** Opening RECORDS SUPPLIED block **

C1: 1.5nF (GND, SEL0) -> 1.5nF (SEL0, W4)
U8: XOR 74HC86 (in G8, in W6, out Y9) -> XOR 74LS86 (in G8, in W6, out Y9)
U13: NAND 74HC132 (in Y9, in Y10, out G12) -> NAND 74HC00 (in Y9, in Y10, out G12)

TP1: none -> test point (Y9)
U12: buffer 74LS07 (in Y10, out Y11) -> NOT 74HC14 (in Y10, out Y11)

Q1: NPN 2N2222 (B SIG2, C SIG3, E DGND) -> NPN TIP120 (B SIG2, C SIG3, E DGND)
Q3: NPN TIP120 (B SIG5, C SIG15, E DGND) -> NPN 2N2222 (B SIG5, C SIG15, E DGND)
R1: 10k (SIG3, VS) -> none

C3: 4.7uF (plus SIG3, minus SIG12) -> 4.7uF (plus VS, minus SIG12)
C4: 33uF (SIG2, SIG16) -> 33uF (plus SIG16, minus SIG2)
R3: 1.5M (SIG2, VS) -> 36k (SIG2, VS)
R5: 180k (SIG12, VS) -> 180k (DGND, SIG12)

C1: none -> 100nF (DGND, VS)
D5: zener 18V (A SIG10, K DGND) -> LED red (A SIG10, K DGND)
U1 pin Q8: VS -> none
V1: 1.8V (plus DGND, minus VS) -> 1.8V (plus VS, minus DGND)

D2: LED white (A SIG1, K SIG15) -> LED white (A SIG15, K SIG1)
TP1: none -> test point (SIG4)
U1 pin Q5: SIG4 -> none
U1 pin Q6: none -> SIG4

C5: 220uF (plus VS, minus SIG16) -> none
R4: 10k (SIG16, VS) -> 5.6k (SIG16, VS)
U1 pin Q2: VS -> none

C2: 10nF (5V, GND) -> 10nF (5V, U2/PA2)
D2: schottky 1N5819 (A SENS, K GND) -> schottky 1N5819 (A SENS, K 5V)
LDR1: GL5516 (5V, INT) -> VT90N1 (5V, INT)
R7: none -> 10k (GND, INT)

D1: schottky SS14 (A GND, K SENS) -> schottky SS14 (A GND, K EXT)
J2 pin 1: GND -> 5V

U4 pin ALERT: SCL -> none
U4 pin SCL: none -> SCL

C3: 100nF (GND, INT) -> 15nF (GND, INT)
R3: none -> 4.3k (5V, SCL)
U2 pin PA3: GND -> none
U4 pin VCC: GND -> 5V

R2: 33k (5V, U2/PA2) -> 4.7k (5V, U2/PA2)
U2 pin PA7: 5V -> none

** Closing RECORDS SUPPLIED block **

Everything above from the line containing "C3: 4.7uF (plus" down to the line containing "D5: zener 18V" should be copied exactly, both end lines included, and nothing else.

C3: 4.7uF (plus SIG3, minus SIG12) -> 4.7uF (plus VS, minus SIG12)
C4: 33uF (SIG2, SIG16) -> 33uF (plus SIG16, minus SIG2)
R3: 1.5M (SIG2, VS) -> 36k (SIG2, VS)
R5: 180k (SIG12, VS) -> 180k (DGND, SIG12)

C1: none -> 100nF (DGND, VS)
D5: zener 18V (A SIG10, K DGND) -> LED red (A SIG10, K DGND)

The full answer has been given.